___ DATA
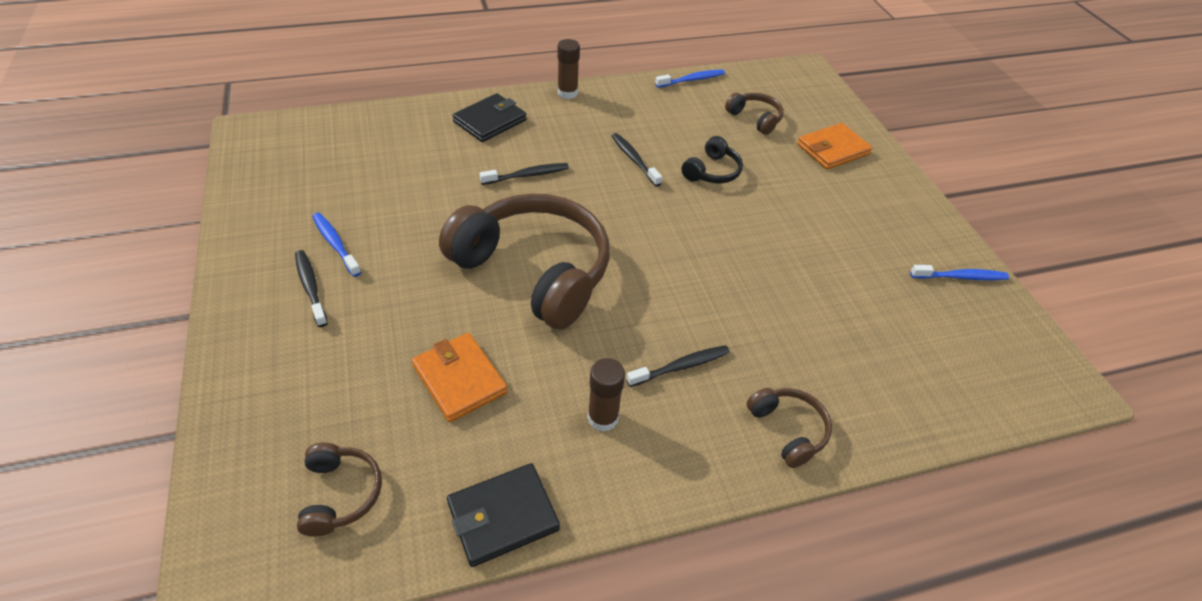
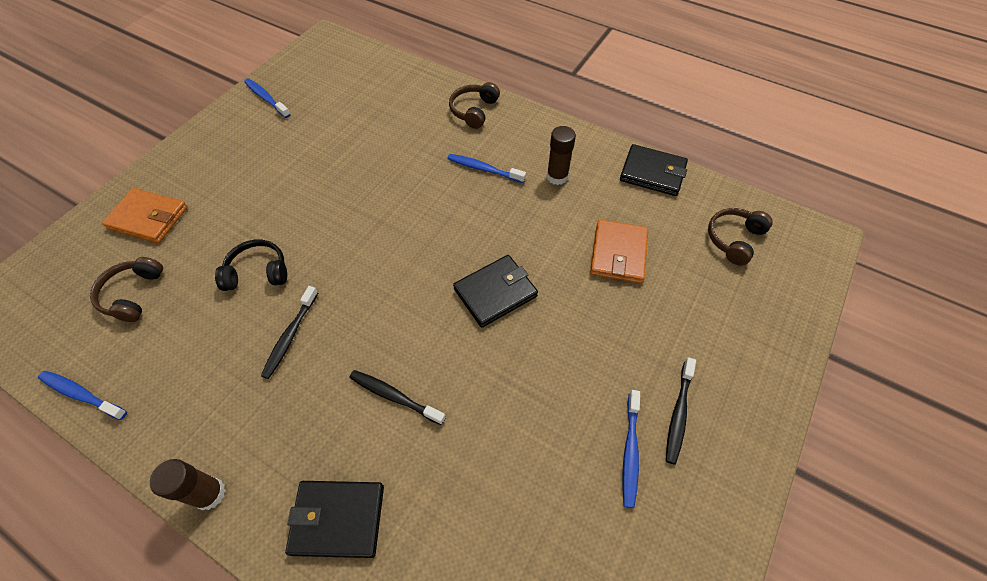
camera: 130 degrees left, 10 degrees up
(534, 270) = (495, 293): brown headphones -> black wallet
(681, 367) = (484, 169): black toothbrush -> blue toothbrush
______
___ DATA
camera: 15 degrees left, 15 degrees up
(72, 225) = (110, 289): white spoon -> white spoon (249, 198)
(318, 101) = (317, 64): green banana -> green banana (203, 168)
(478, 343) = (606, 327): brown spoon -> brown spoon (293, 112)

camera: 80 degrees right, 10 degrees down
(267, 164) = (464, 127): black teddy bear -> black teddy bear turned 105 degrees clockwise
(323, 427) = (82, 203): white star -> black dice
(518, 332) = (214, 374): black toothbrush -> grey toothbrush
______
___ DATA
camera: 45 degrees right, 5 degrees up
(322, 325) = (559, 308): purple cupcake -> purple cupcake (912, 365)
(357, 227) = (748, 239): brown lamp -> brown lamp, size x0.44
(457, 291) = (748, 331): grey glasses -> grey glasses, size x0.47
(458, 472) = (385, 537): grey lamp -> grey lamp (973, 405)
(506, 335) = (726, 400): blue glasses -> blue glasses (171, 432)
______
• **WRITTEN TASK**
Check every line of the entries for the string "left". Give only the number of lines that hold it.

• **TASK RESPONSE**
2